What the task asks: Only the lines from the one containing "Someone repainted the" to the end of the listing below are wanted, repeated exactly.

The data:
■ ■ ■ ■
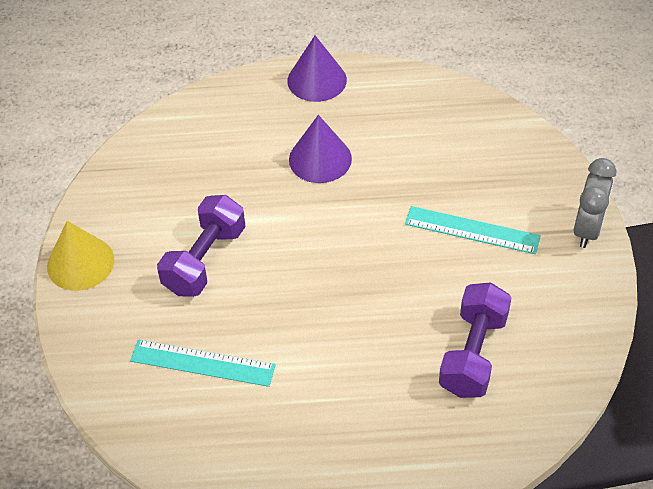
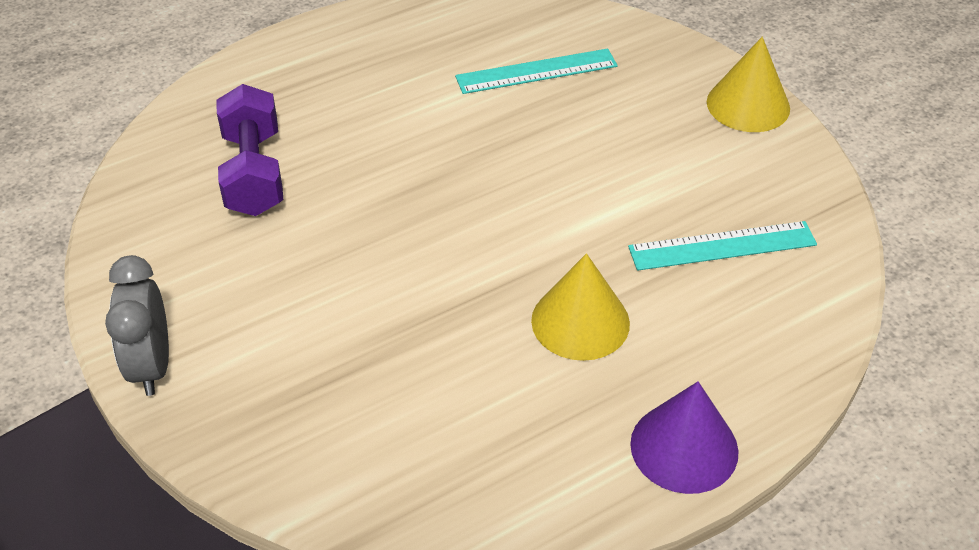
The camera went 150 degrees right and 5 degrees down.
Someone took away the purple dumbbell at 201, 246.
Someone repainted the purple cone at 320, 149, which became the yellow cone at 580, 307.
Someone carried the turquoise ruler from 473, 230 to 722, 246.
■ ■ ■ ■
Task output:
Someone repainted the purple cone at 320, 149, which became the yellow cone at 580, 307.
Someone carried the turquoise ruler from 473, 230 to 722, 246.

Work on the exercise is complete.